Фрагмент файла данных
────────────────────

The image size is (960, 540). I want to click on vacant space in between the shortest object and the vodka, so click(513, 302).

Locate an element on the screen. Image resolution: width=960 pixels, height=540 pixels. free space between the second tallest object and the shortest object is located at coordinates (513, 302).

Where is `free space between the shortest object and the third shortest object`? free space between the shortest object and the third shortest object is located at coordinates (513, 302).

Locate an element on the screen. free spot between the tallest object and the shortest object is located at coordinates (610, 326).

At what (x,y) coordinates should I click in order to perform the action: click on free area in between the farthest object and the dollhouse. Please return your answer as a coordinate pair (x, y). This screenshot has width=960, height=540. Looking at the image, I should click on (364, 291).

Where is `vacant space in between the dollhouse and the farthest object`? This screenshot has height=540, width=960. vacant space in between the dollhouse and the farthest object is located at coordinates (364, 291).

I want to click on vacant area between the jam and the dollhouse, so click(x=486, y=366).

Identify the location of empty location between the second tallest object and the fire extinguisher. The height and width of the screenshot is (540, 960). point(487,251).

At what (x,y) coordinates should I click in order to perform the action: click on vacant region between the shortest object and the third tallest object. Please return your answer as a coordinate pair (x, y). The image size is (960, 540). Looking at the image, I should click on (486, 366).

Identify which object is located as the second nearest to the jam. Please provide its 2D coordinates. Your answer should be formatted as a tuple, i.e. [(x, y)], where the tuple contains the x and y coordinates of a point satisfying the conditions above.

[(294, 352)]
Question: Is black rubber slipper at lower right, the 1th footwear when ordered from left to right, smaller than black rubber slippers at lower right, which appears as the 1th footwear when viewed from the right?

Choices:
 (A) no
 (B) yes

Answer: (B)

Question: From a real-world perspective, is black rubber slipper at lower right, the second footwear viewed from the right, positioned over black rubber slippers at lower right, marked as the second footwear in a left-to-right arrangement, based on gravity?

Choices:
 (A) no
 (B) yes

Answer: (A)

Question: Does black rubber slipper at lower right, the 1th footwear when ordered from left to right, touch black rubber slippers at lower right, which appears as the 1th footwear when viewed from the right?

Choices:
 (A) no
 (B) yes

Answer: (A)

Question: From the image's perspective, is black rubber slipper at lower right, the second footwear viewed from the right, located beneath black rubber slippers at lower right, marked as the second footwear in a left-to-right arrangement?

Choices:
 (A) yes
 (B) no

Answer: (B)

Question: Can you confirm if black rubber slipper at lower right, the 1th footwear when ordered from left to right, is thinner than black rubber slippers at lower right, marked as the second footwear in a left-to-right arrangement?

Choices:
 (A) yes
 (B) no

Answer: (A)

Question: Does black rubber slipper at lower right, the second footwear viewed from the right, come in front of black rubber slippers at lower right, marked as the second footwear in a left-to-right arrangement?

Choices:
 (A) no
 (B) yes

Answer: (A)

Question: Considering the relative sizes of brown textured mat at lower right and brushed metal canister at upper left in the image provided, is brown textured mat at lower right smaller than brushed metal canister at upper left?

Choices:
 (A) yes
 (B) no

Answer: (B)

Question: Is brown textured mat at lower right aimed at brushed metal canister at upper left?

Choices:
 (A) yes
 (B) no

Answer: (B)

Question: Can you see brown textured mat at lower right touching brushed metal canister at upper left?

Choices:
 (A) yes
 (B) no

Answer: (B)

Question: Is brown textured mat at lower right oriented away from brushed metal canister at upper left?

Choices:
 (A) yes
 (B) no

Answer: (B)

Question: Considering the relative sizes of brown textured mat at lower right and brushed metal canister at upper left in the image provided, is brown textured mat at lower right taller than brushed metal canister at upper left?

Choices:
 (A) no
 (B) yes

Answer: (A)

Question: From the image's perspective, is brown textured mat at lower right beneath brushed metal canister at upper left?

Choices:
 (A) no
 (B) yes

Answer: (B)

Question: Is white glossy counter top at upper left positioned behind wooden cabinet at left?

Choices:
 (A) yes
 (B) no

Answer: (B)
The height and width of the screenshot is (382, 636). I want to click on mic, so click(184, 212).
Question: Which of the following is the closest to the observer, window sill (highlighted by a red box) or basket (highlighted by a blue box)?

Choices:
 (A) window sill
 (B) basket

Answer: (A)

────────────────────

УСЛОВИЕ ЗАДАНИЯ
Воспроизведите все приведенные выше данные строка в строку, без каких-либо изменений.

РЕЗУЛЬТАТ ВЫПОЛНЕНИЯ
The image size is (960, 540). I want to click on vacant space in between the shortest object and the vodka, so click(513, 302).

Locate an element on the screen. Image resolution: width=960 pixels, height=540 pixels. free space between the second tallest object and the shortest object is located at coordinates (513, 302).

Where is `free space between the shortest object and the third shortest object`? free space between the shortest object and the third shortest object is located at coordinates (513, 302).

Locate an element on the screen. free spot between the tallest object and the shortest object is located at coordinates (610, 326).

At what (x,y) coordinates should I click in order to perform the action: click on free area in between the farthest object and the dollhouse. Please return your answer as a coordinate pair (x, y). This screenshot has width=960, height=540. Looking at the image, I should click on (364, 291).

Where is `vacant space in between the dollhouse and the farthest object`? This screenshot has height=540, width=960. vacant space in between the dollhouse and the farthest object is located at coordinates (364, 291).

I want to click on vacant area between the jam and the dollhouse, so click(x=486, y=366).

Identify the location of empty location between the second tallest object and the fire extinguisher. The height and width of the screenshot is (540, 960). point(487,251).

At what (x,y) coordinates should I click in order to perform the action: click on vacant region between the shortest object and the third tallest object. Please return your answer as a coordinate pair (x, y). The image size is (960, 540). Looking at the image, I should click on (486, 366).

Identify which object is located as the second nearest to the jam. Please provide its 2D coordinates. Your answer should be formatted as a tuple, i.e. [(x, y)], where the tuple contains the x and y coordinates of a point satisfying the conditions above.

[(294, 352)]
Question: Is black rubber slipper at lower right, the 1th footwear when ordered from left to right, smaller than black rubber slippers at lower right, which appears as the 1th footwear when viewed from the right?

Choices:
 (A) no
 (B) yes

Answer: (B)

Question: From a real-world perspective, is black rubber slipper at lower right, the second footwear viewed from the right, positioned over black rubber slippers at lower right, marked as the second footwear in a left-to-right arrangement, based on gravity?

Choices:
 (A) no
 (B) yes

Answer: (A)

Question: Does black rubber slipper at lower right, the 1th footwear when ordered from left to right, touch black rubber slippers at lower right, which appears as the 1th footwear when viewed from the right?

Choices:
 (A) no
 (B) yes

Answer: (A)

Question: From the image's perspective, is black rubber slipper at lower right, the second footwear viewed from the right, located beneath black rubber slippers at lower right, marked as the second footwear in a left-to-right arrangement?

Choices:
 (A) yes
 (B) no

Answer: (B)

Question: Can you confirm if black rubber slipper at lower right, the 1th footwear when ordered from left to right, is thinner than black rubber slippers at lower right, marked as the second footwear in a left-to-right arrangement?

Choices:
 (A) yes
 (B) no

Answer: (A)

Question: Does black rubber slipper at lower right, the second footwear viewed from the right, come in front of black rubber slippers at lower right, marked as the second footwear in a left-to-right arrangement?

Choices:
 (A) no
 (B) yes

Answer: (A)

Question: Considering the relative sizes of brown textured mat at lower right and brushed metal canister at upper left in the image provided, is brown textured mat at lower right smaller than brushed metal canister at upper left?

Choices:
 (A) yes
 (B) no

Answer: (B)

Question: Is brown textured mat at lower right aimed at brushed metal canister at upper left?

Choices:
 (A) yes
 (B) no

Answer: (B)

Question: Can you see brown textured mat at lower right touching brushed metal canister at upper left?

Choices:
 (A) yes
 (B) no

Answer: (B)

Question: Is brown textured mat at lower right oriented away from brushed metal canister at upper left?

Choices:
 (A) yes
 (B) no

Answer: (B)

Question: Considering the relative sizes of brown textured mat at lower right and brushed metal canister at upper left in the image provided, is brown textured mat at lower right taller than brushed metal canister at upper left?

Choices:
 (A) no
 (B) yes

Answer: (A)

Question: From the image's perspective, is brown textured mat at lower right beneath brushed metal canister at upper left?

Choices:
 (A) no
 (B) yes

Answer: (B)

Question: Is white glossy counter top at upper left positioned behind wooden cabinet at left?

Choices:
 (A) yes
 (B) no

Answer: (B)
The height and width of the screenshot is (382, 636). I want to click on mic, so click(184, 212).
Question: Which of the following is the closest to the observer, window sill (highlighted by a red box) or basket (highlighted by a blue box)?

Choices:
 (A) window sill
 (B) basket

Answer: (A)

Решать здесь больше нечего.